— start LISTED ENTRIES —

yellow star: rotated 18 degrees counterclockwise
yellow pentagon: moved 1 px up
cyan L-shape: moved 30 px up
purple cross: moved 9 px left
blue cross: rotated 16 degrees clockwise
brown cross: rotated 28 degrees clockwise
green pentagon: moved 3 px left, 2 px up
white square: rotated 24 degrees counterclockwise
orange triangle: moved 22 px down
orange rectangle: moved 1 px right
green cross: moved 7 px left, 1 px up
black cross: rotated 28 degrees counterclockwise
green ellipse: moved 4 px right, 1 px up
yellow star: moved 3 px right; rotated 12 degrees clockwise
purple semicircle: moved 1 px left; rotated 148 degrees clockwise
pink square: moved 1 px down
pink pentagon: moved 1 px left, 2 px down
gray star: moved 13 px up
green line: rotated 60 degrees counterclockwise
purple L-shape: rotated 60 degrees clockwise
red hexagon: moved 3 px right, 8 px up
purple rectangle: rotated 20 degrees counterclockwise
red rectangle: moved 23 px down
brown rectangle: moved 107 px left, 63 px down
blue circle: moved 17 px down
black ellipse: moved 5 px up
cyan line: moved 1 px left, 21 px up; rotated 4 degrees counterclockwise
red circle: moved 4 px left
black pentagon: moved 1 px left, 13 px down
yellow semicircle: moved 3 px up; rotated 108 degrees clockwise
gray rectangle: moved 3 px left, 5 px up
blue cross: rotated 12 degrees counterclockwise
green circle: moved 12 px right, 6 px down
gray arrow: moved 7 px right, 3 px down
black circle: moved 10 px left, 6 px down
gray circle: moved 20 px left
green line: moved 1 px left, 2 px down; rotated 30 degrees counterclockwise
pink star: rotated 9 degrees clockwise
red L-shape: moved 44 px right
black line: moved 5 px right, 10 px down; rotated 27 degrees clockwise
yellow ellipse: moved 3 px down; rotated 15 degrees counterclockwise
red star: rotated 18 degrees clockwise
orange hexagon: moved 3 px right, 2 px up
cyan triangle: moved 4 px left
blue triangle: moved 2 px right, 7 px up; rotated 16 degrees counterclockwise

— end LISTED ENTRIES —

_WHAT THIS TASK INVOLVES_: Copy every line of the data above without changing a single character.

_THE RESULT_:
yellow star: rotated 18 degrees counterclockwise
yellow pentagon: moved 1 px up
cyan L-shape: moved 30 px up
purple cross: moved 9 px left
blue cross: rotated 16 degrees clockwise
brown cross: rotated 28 degrees clockwise
green pentagon: moved 3 px left, 2 px up
white square: rotated 24 degrees counterclockwise
orange triangle: moved 22 px down
orange rectangle: moved 1 px right
green cross: moved 7 px left, 1 px up
black cross: rotated 28 degrees counterclockwise
green ellipse: moved 4 px right, 1 px up
yellow star: moved 3 px right; rotated 12 degrees clockwise
purple semicircle: moved 1 px left; rotated 148 degrees clockwise
pink square: moved 1 px down
pink pentagon: moved 1 px left, 2 px down
gray star: moved 13 px up
green line: rotated 60 degrees counterclockwise
purple L-shape: rotated 60 degrees clockwise
red hexagon: moved 3 px right, 8 px up
purple rectangle: rotated 20 degrees counterclockwise
red rectangle: moved 23 px down
brown rectangle: moved 107 px left, 63 px down
blue circle: moved 17 px down
black ellipse: moved 5 px up
cyan line: moved 1 px left, 21 px up; rotated 4 degrees counterclockwise
red circle: moved 4 px left
black pentagon: moved 1 px left, 13 px down
yellow semicircle: moved 3 px up; rotated 108 degrees clockwise
gray rectangle: moved 3 px left, 5 px up
blue cross: rotated 12 degrees counterclockwise
green circle: moved 12 px right, 6 px down
gray arrow: moved 7 px right, 3 px down
black circle: moved 10 px left, 6 px down
gray circle: moved 20 px left
green line: moved 1 px left, 2 px down; rotated 30 degrees counterclockwise
pink star: rotated 9 degrees clockwise
red L-shape: moved 44 px right
black line: moved 5 px right, 10 px down; rotated 27 degrees clockwise
yellow ellipse: moved 3 px down; rotated 15 degrees counterclockwise
red star: rotated 18 degrees clockwise
orange hexagon: moved 3 px right, 2 px up
cyan triangle: moved 4 px left
blue triangle: moved 2 px right, 7 px up; rotated 16 degrees counterclockwise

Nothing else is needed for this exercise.